In your copy of the data, keep every word exact and include no pictures.

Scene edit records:
========
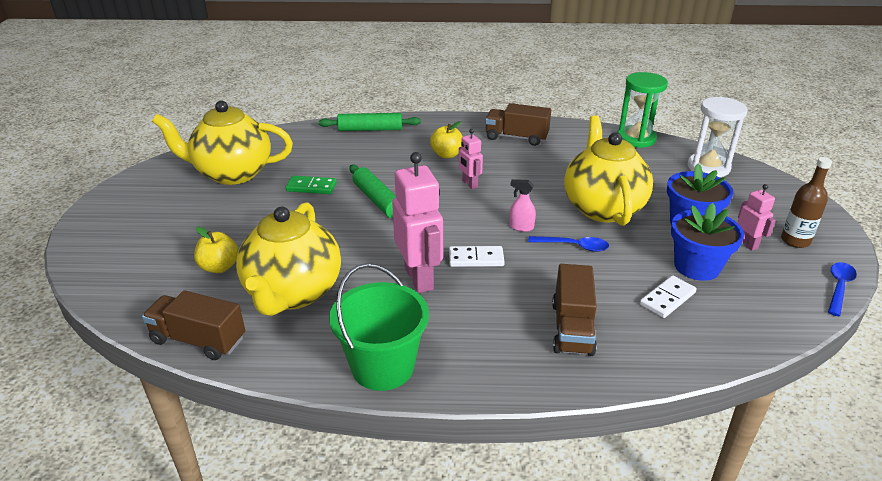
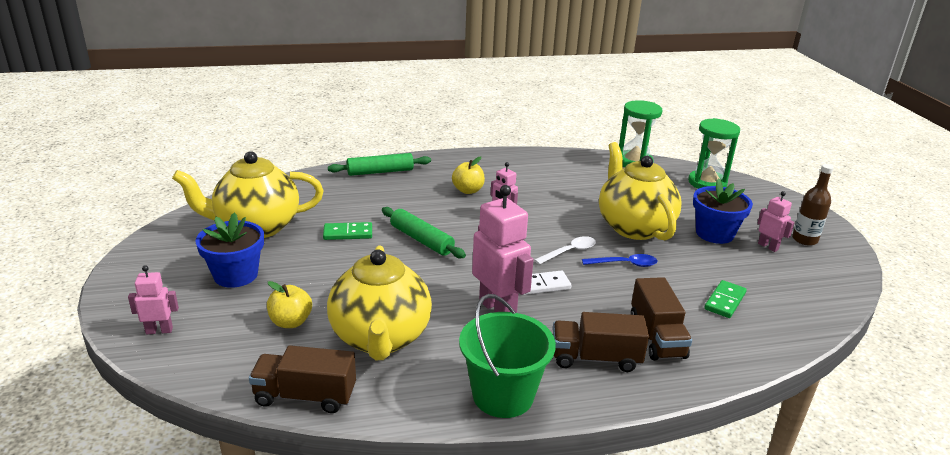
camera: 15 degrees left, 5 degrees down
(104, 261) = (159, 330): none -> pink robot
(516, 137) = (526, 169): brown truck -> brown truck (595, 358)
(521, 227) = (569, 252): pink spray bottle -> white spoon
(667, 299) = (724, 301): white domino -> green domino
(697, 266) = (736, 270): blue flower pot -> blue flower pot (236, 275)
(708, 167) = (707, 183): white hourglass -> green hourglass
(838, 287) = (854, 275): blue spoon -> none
========
OUTPUT BELOW:
camera: 15 degrees left, 5 degrees down
(104, 261) = (159, 330): none -> pink robot
(516, 137) = (526, 169): brown truck -> brown truck (595, 358)
(521, 227) = (569, 252): pink spray bottle -> white spoon
(667, 299) = (724, 301): white domino -> green domino
(697, 266) = (736, 270): blue flower pot -> blue flower pot (236, 275)
(708, 167) = (707, 183): white hourglass -> green hourglass
(838, 287) = (854, 275): blue spoon -> none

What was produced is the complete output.